═════ DATA FOR THE TASK
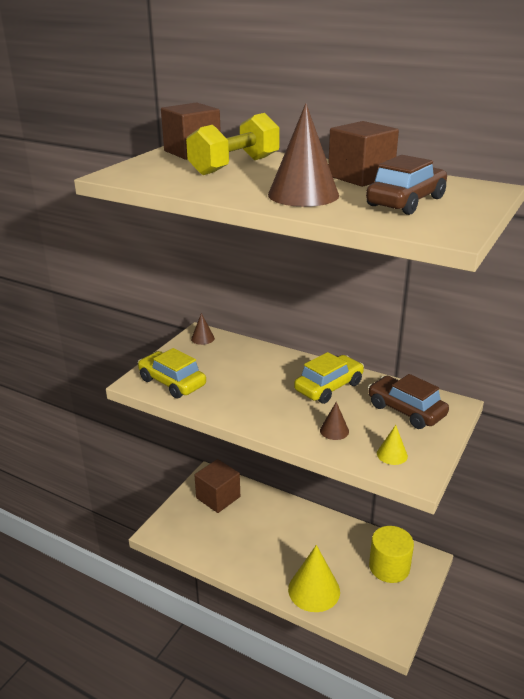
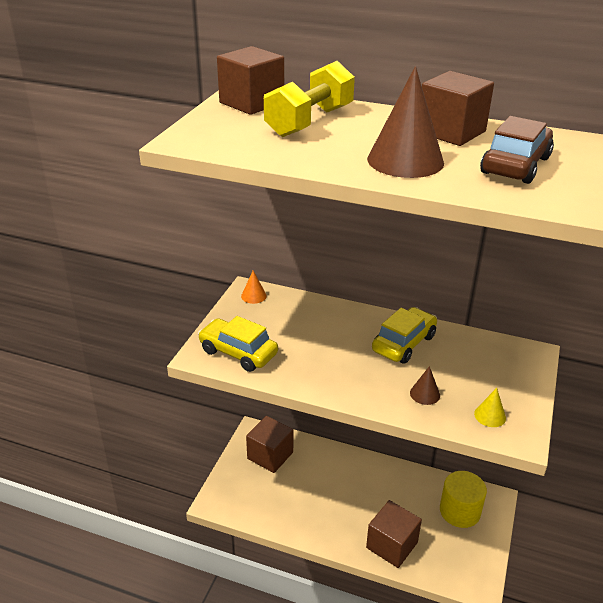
camera: 10 degrees left, 5 degrees up
(202, 338) = (253, 296): brown cone -> orange cone
(314, 590) = (392, 545): yellow cone -> brown cube
(406, 410) = (488, 363): brown car -> none

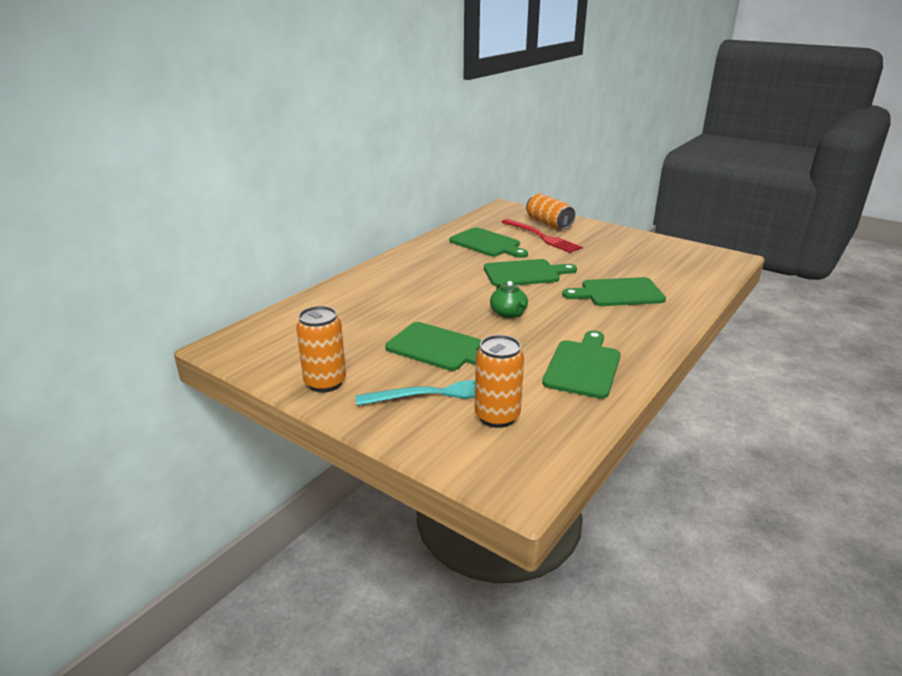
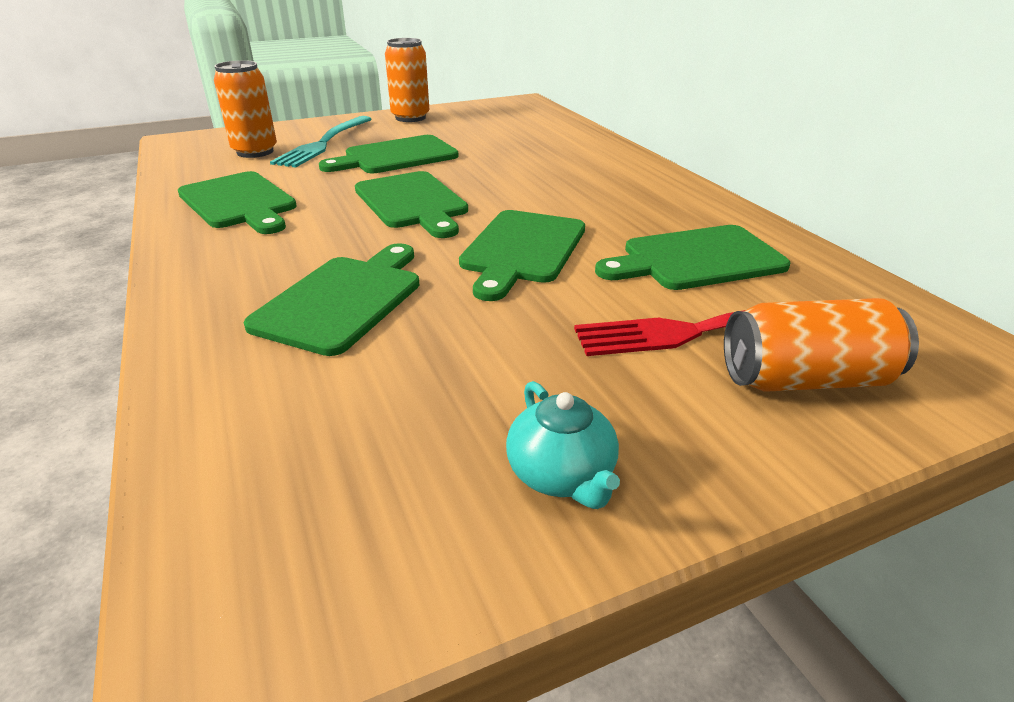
camera: 120 degrees right, 5 degrees up
(509, 313) = (413, 202): green teapot -> green cutting board
(635, 241) = (562, 475): none -> turquoise teapot

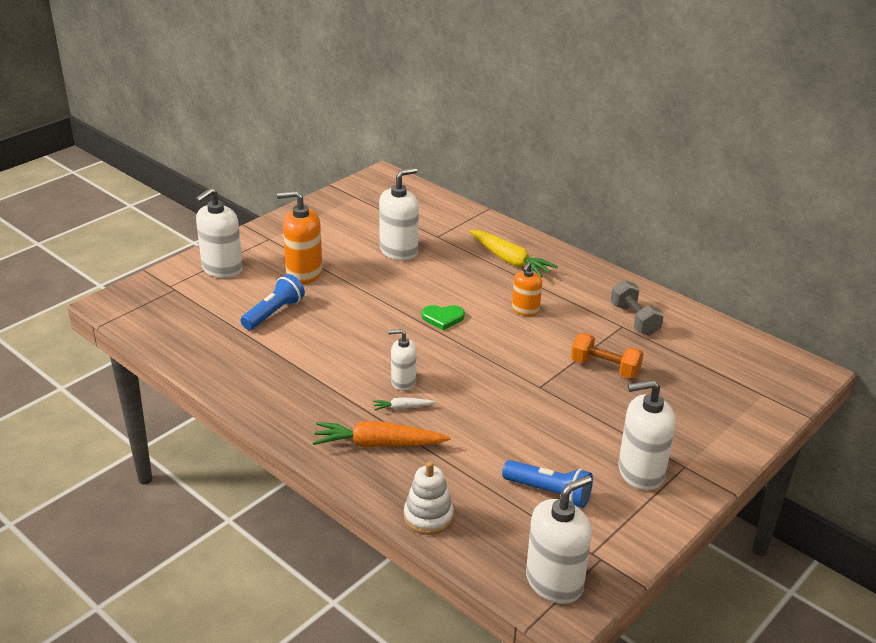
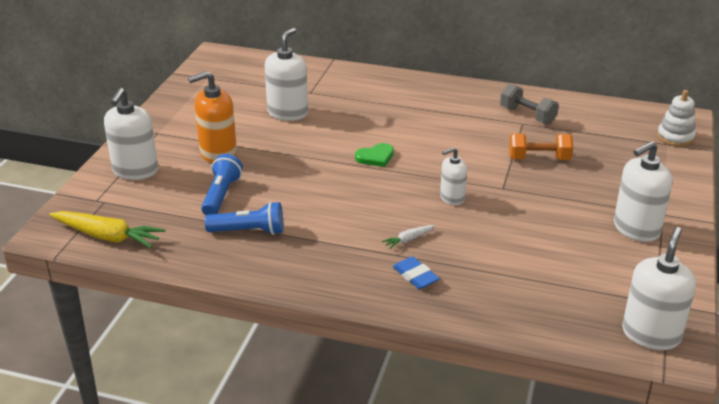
camera: 25 degrees left, 0 degrees up
(378, 444) = (415, 276): orange carrot -> blue eraser
(403, 381) = (389, 218): white soap dispenser -> white soap dispenser (452, 198)
(428, 517) = (510, 320): white stacking toy -> white stacking toy (675, 137)
(510, 260) = (389, 96): yellow carrot -> yellow carrot (107, 236)
(525, 310) = (437, 132): orange soap dispenser -> none
(549, 492) = (584, 267): blue flashlight -> blue flashlight (249, 231)

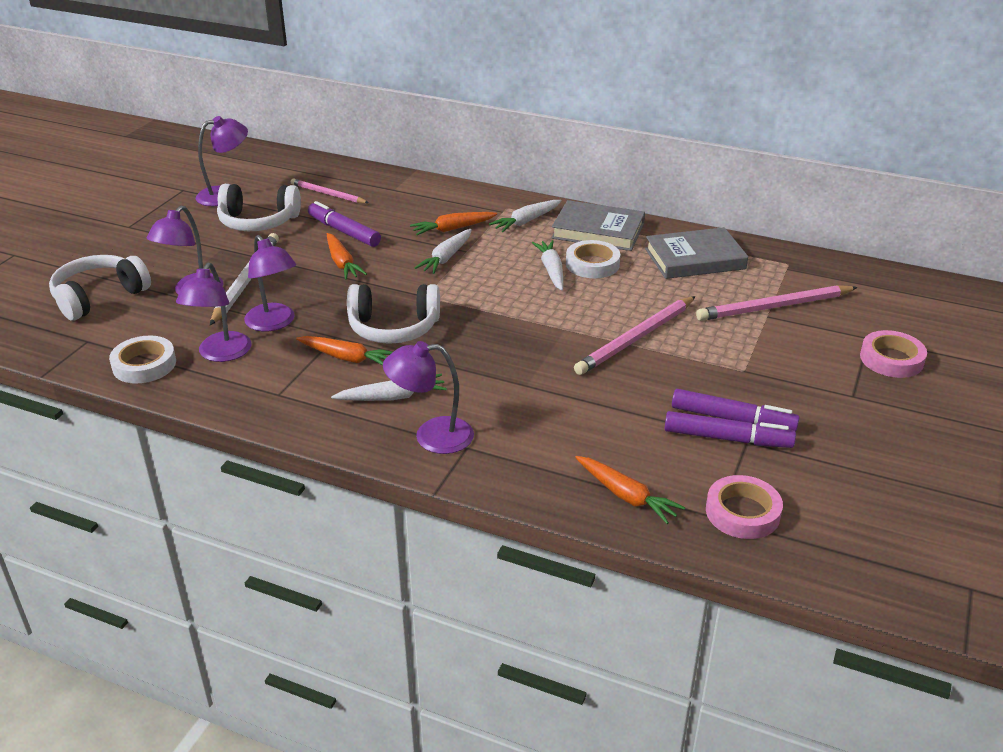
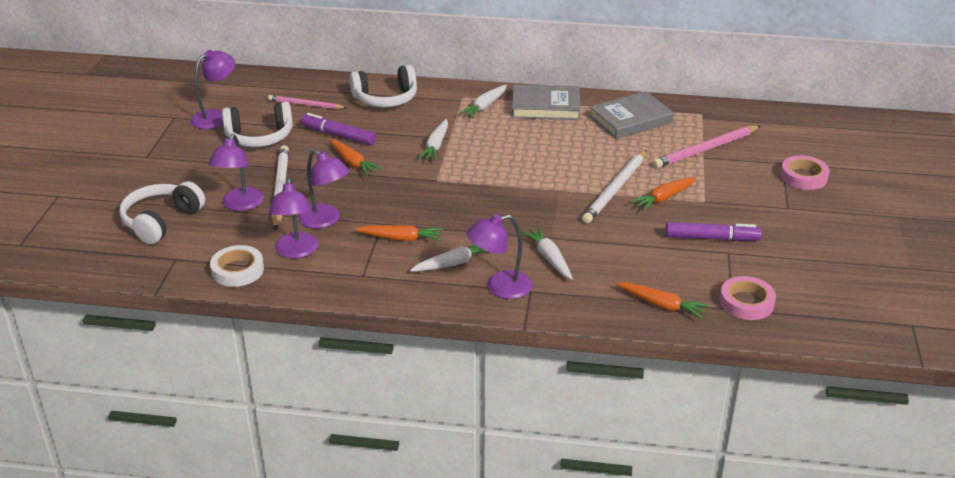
camera: 15 degrees left, 0 degrees up
(393, 328) = (425, 209): white headphones -> white headphones (386, 99)
(453, 229) = (428, 121): orange carrot -> orange carrot (664, 198)
(551, 270) = (525, 145): white carrot -> white carrot (549, 258)
(592, 264) = (554, 135): white tape -> none
(636, 338) = (615, 189): pink pencil -> white pencil
(727, 439) = (714, 253): purple marker -> none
══════════
◆ EXERCISE DESCRIPTION ◆
What is wanted is an exact copy of the lines above from the one containing "(635, 241) = (562, 475): none" through the one containing "(428, 517) = (510, 320): white", with no pictures in it.

◆ WRITTEN RESPONSE ◆
(635, 241) = (562, 475): none -> turquoise teapot

camera: 25 degrees left, 0 degrees up
(378, 444) = (415, 276): orange carrot -> blue eraser
(403, 381) = (389, 218): white soap dispenser -> white soap dispenser (452, 198)
(428, 517) = (510, 320): white stacking toy -> white stacking toy (675, 137)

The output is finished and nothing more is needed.